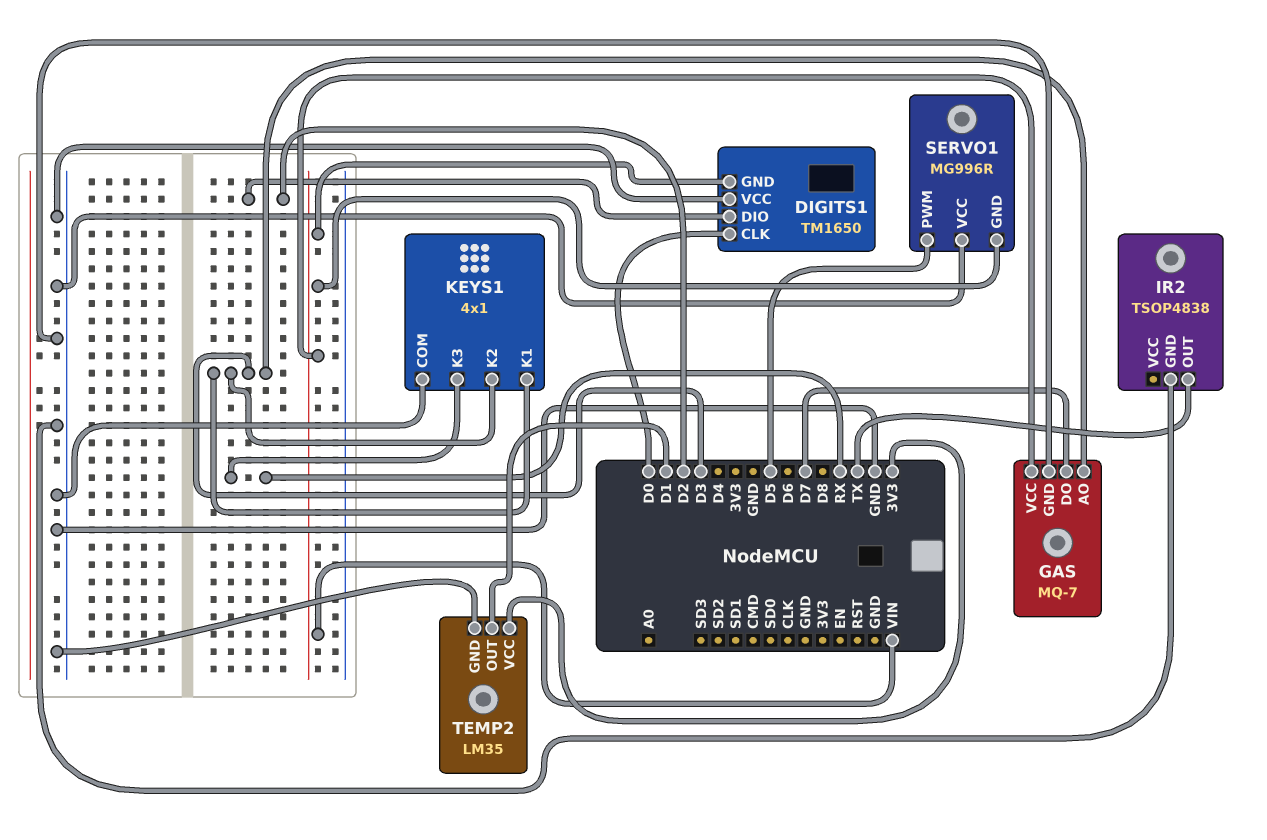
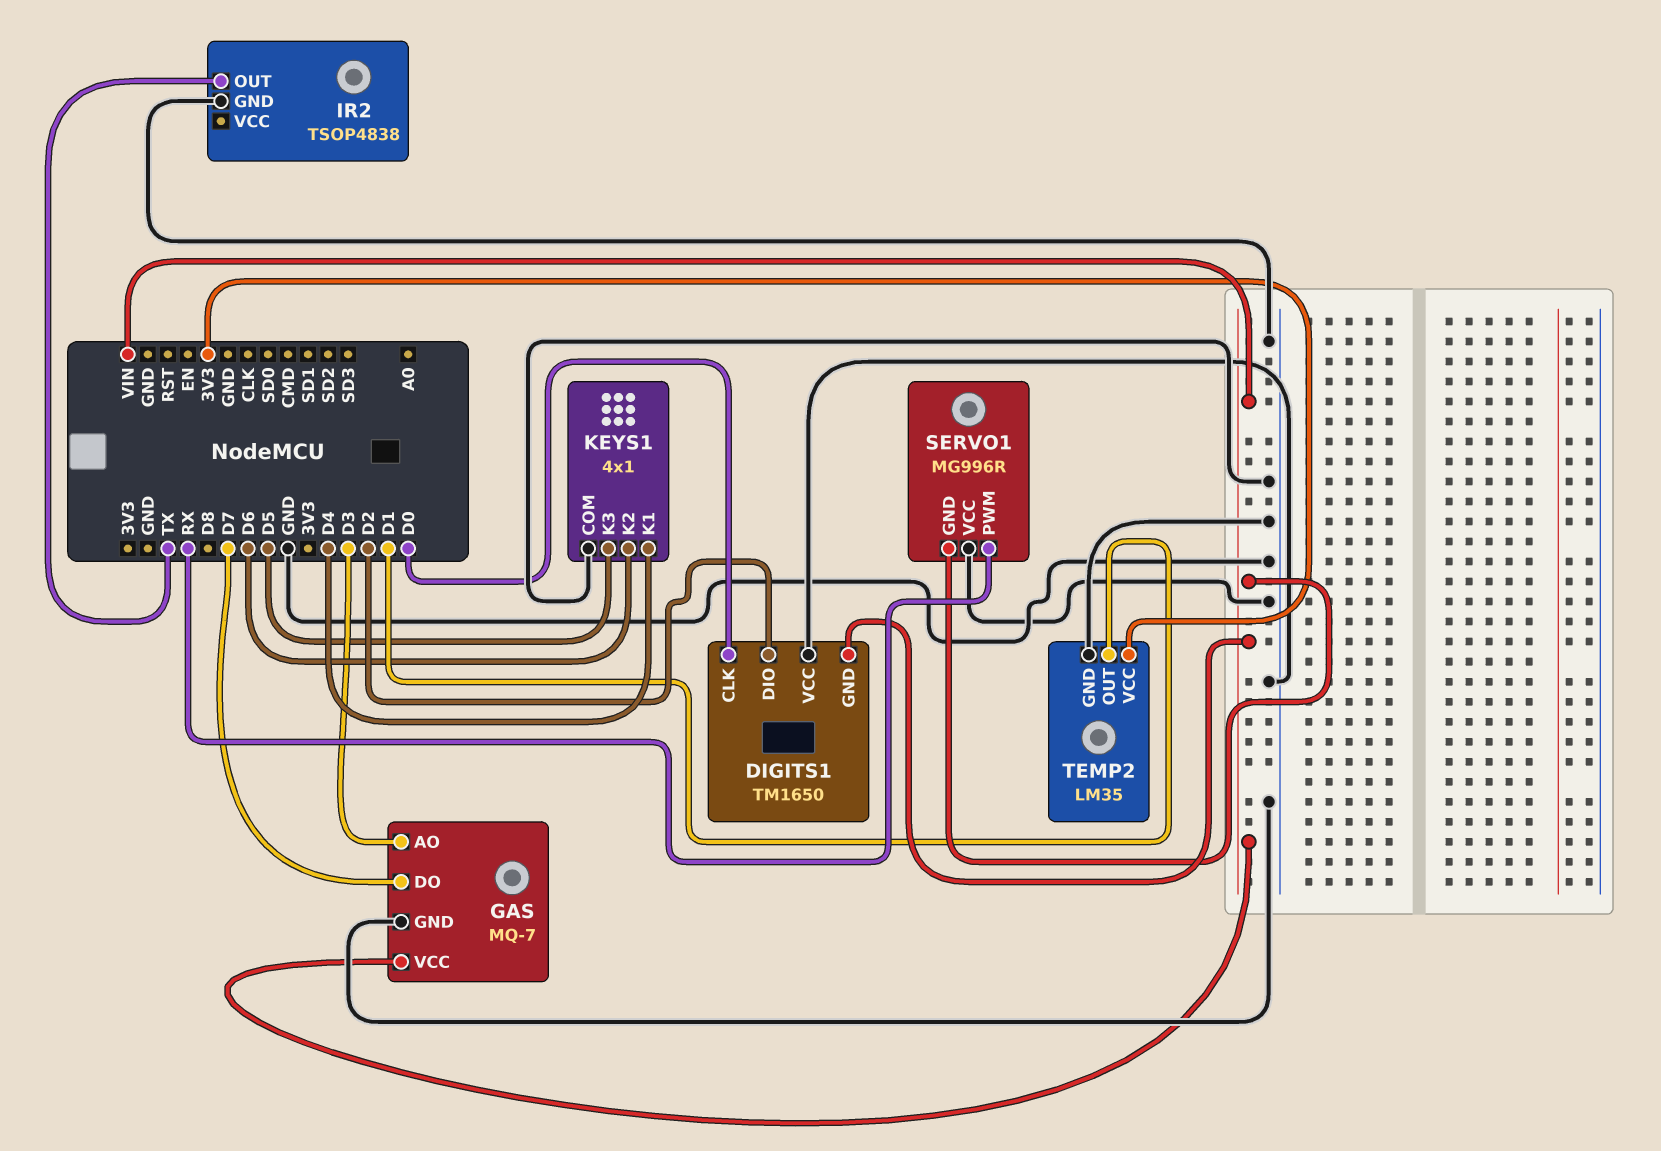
KEYS1 pin K1: D3 -> D4
KEYS1 pin K2: D3 -> D6
KEYS1 pin K3: RX -> D5
SERVO1 pin PWM: D5 -> RX

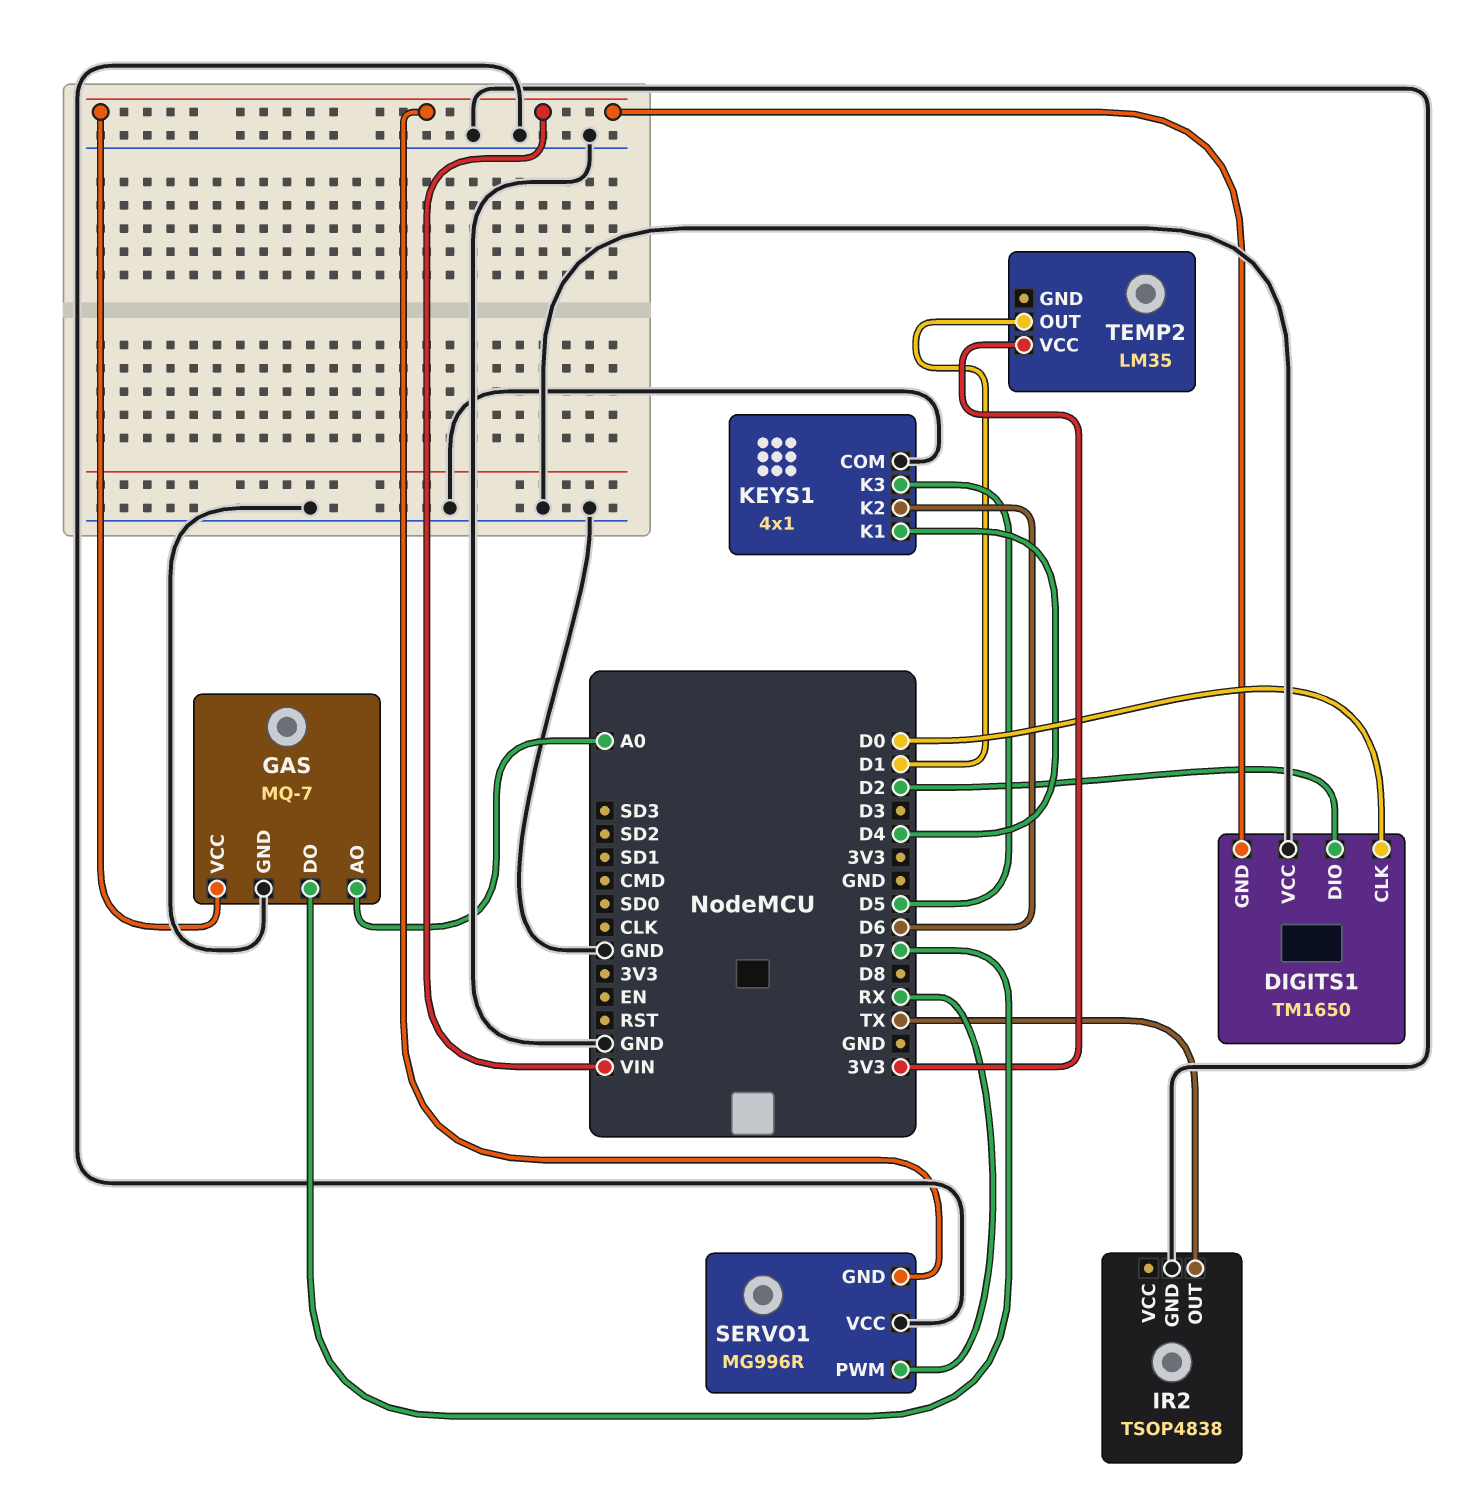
GAS pin AO: D3 -> A0
TEMP2 pin GND: GND -> none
------------------------------------------------------------
» Activity:
Everything in the data above, apart from the pictures, should be retyped exactly.

» Response area:
KEYS1 pin K1: D3 -> D4
KEYS1 pin K2: D3 -> D6
KEYS1 pin K3: RX -> D5
SERVO1 pin PWM: D5 -> RX

GAS pin AO: D3 -> A0
TEMP2 pin GND: GND -> none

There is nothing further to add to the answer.